Task details:
Render every line of the rows below as a JSON list of strings, one string per line, skipping blank lines and leaving the pictures out.

Recorded data:
◇ ◇ ◇ ◇

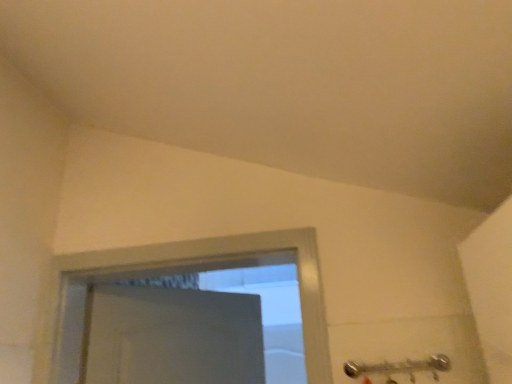
Question: Should I look upward or downward to see satin nickel shower at lower right?

Choices:
 (A) down
 (B) up

Answer: (A)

◇ ◇ ◇ ◇

Full answer:
[
  "Question: Should I look upward or downward to see satin nickel shower at lower right?",
  "Choices:",
  " (A) down",
  " (B) up",
  "Answer: (A)"
]